## THE PROBLEM
Print the entries below again exactly as they stand, but skip any picture.

(Stored items)
*-*-*
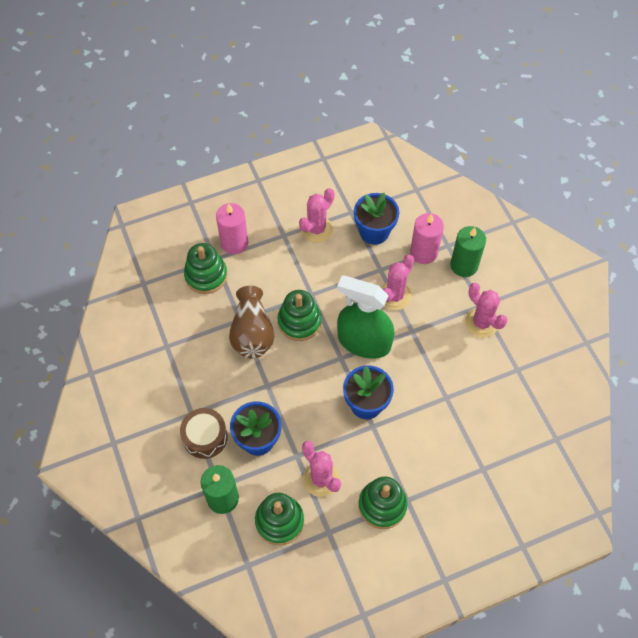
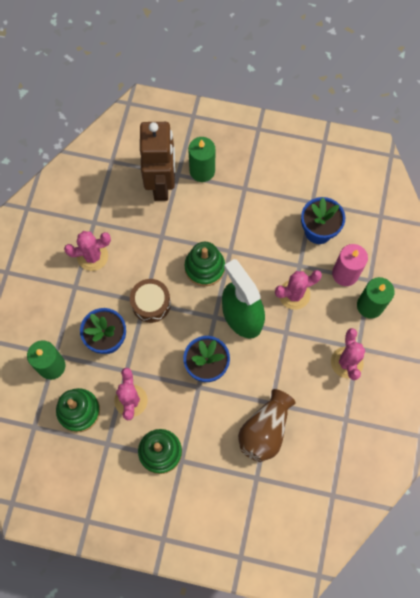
camera: 35 degrees right, 10 degrees up
(205, 437) = (72, 311): brown drum -> brown drum (151, 303)
(206, 275) = (161, 184): green stacking toy -> brown robot
(234, 243) = (202, 171): pink candle -> green candle
(252, 333) = (163, 253): brown vase -> brown vase (264, 430)
(316, 229) = (274, 199): pink cactus -> pink cactus (92, 256)

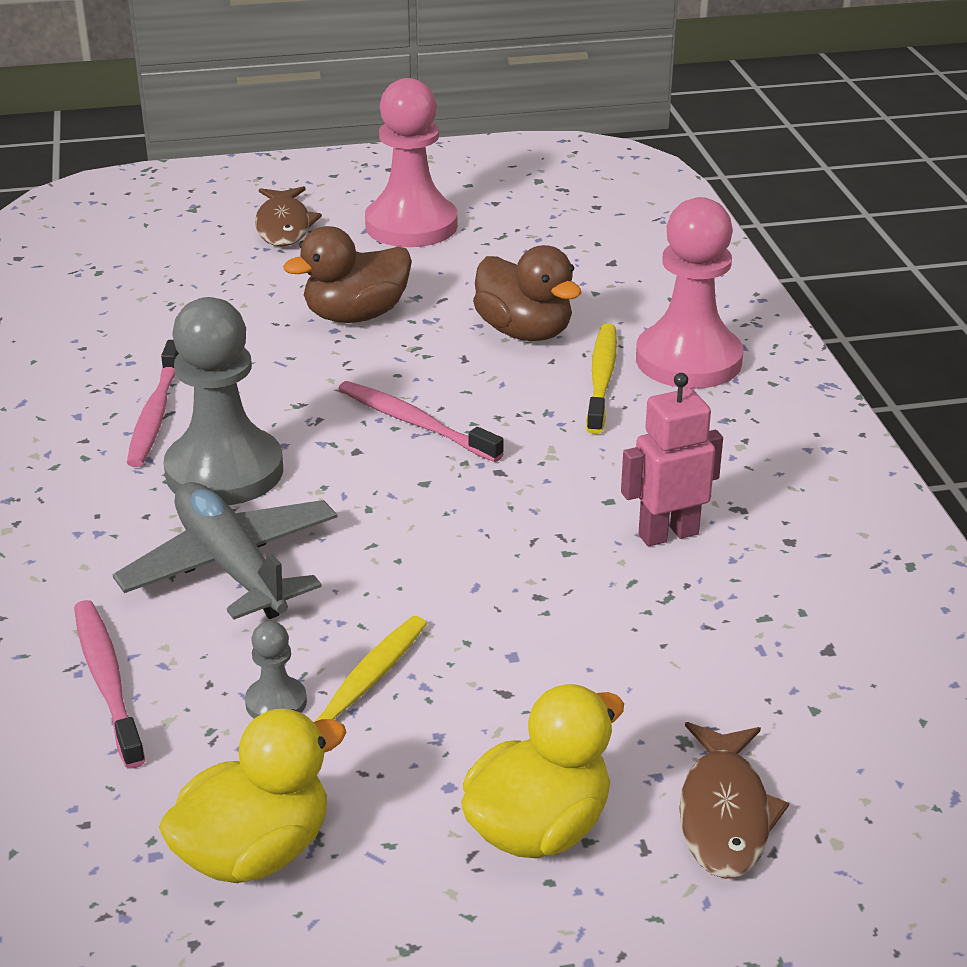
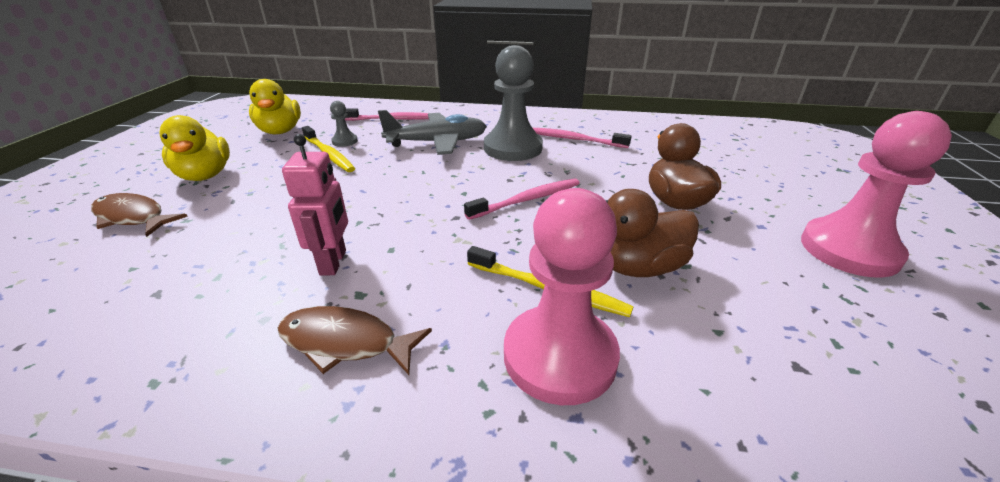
camera: 110 degrees right, 0 degrees up
(284, 226) = (823, 195): brown fish -> brown fish (346, 343)

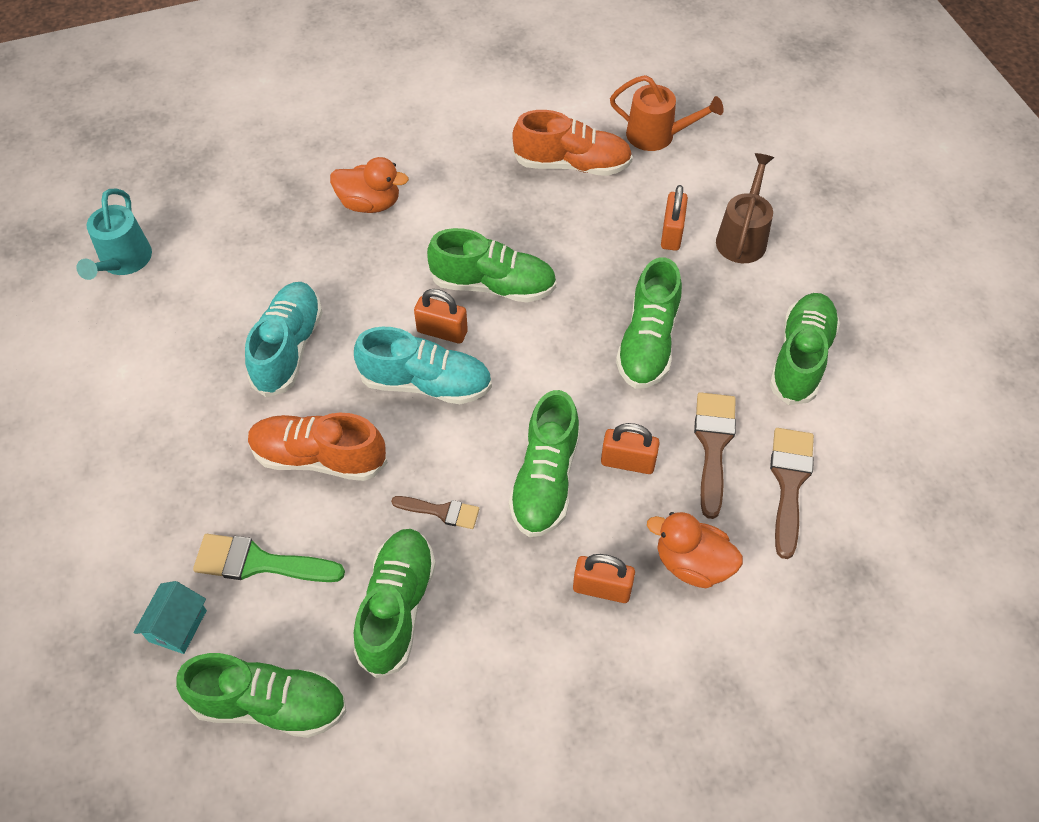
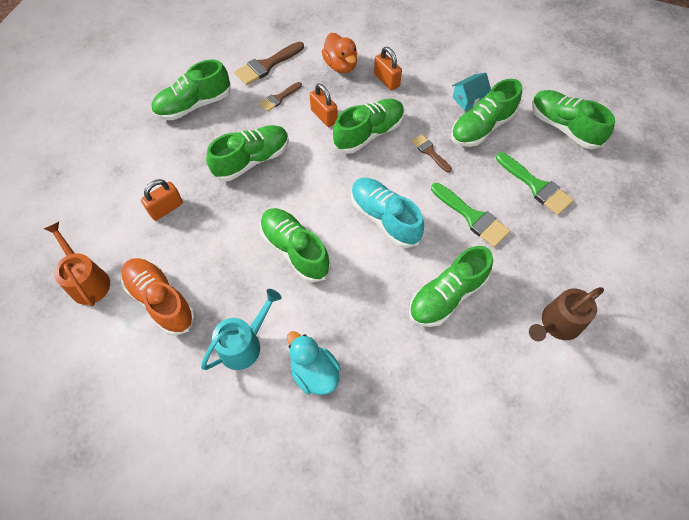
camera: 140 degrees left, 5 degrees up
(123, 262) = (522, 456): turquoise watering can -> turquoise watering can (245, 344)
(178, 626) = (592, 183): turquoise house -> turquoise house (468, 99)
(288, 348) = (447, 296): turquoise shoe -> green shoe
(319, 457) = (472, 217): orange shoe -> green brush
(370, 203) = (314, 372): orange duck -> turquoise duck
(442, 331) = (350, 242): orange padlock -> none
(713, 445) = (279, 98): brown brush -> brown brush, size x0.61
(742, 237) = (135, 179): brown watering can -> brown watering can (556, 324)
*-*-*
## YOUR RESPONSE
camera: 35 degrees right, 10 degrees up
(205, 437) = (72, 311): brown drum -> brown drum (151, 303)
(206, 275) = (161, 184): green stacking toy -> brown robot
(234, 243) = (202, 171): pink candle -> green candle
(252, 333) = (163, 253): brown vase -> brown vase (264, 430)
(316, 229) = (274, 199): pink cactus -> pink cactus (92, 256)

camera: 110 degrees right, 0 degrees up
(284, 226) = (823, 195): brown fish -> brown fish (346, 343)

camera: 140 degrees left, 5 degrees up
(123, 262) = (522, 456): turquoise watering can -> turquoise watering can (245, 344)
(178, 626) = (592, 183): turquoise house -> turquoise house (468, 99)
(288, 348) = (447, 296): turquoise shoe -> green shoe
(319, 457) = (472, 217): orange shoe -> green brush
(370, 203) = (314, 372): orange duck -> turquoise duck
(442, 331) = (350, 242): orange padlock -> none
(713, 445) = (279, 98): brown brush -> brown brush, size x0.61
(742, 237) = (135, 179): brown watering can -> brown watering can (556, 324)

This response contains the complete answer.